___ Working data
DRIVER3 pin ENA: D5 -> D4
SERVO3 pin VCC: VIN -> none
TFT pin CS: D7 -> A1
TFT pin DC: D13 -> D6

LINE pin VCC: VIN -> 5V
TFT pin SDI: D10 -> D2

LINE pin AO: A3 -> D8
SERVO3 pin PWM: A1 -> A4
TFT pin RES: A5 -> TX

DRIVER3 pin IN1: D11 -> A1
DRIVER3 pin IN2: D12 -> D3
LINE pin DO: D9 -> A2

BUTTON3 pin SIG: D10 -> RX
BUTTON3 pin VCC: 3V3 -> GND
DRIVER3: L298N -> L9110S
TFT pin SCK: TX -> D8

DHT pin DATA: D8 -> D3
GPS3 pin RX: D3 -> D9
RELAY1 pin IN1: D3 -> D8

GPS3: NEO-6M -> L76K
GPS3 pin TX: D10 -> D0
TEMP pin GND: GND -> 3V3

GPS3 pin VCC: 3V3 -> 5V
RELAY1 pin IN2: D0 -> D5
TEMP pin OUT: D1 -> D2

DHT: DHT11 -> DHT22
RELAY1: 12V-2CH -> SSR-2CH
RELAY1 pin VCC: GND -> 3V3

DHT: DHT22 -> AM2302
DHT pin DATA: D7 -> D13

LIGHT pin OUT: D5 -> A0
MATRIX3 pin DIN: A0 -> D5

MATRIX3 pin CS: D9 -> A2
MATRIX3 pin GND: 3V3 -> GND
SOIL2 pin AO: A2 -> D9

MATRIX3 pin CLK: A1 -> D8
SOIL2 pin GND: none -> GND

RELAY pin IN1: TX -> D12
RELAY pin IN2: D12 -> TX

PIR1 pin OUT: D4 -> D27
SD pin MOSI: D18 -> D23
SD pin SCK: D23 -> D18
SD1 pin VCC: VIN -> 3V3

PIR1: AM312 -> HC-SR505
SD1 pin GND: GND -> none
______
◆ What you should do
A complete and exact reproduction of the data is needed.

◆ Task output
DRIVER3 pin ENA: D5 -> D4
SERVO3 pin VCC: VIN -> none
TFT pin CS: D7 -> A1
TFT pin DC: D13 -> D6

LINE pin VCC: VIN -> 5V
TFT pin SDI: D10 -> D2

LINE pin AO: A3 -> D8
SERVO3 pin PWM: A1 -> A4
TFT pin RES: A5 -> TX

DRIVER3 pin IN1: D11 -> A1
DRIVER3 pin IN2: D12 -> D3
LINE pin DO: D9 -> A2

BUTTON3 pin SIG: D10 -> RX
BUTTON3 pin VCC: 3V3 -> GND
DRIVER3: L298N -> L9110S
TFT pin SCK: TX -> D8

DHT pin DATA: D8 -> D3
GPS3 pin RX: D3 -> D9
RELAY1 pin IN1: D3 -> D8

GPS3: NEO-6M -> L76K
GPS3 pin TX: D10 -> D0
TEMP pin GND: GND -> 3V3

GPS3 pin VCC: 3V3 -> 5V
RELAY1 pin IN2: D0 -> D5
TEMP pin OUT: D1 -> D2

DHT: DHT11 -> DHT22
RELAY1: 12V-2CH -> SSR-2CH
RELAY1 pin VCC: GND -> 3V3

DHT: DHT22 -> AM2302
DHT pin DATA: D7 -> D13

LIGHT pin OUT: D5 -> A0
MATRIX3 pin DIN: A0 -> D5

MATRIX3 pin CS: D9 -> A2
MATRIX3 pin GND: 3V3 -> GND
SOIL2 pin AO: A2 -> D9

MATRIX3 pin CLK: A1 -> D8
SOIL2 pin GND: none -> GND

RELAY pin IN1: TX -> D12
RELAY pin IN2: D12 -> TX

PIR1 pin OUT: D4 -> D27
SD pin MOSI: D18 -> D23
SD pin SCK: D23 -> D18
SD1 pin VCC: VIN -> 3V3

PIR1: AM312 -> HC-SR505
SD1 pin GND: GND -> none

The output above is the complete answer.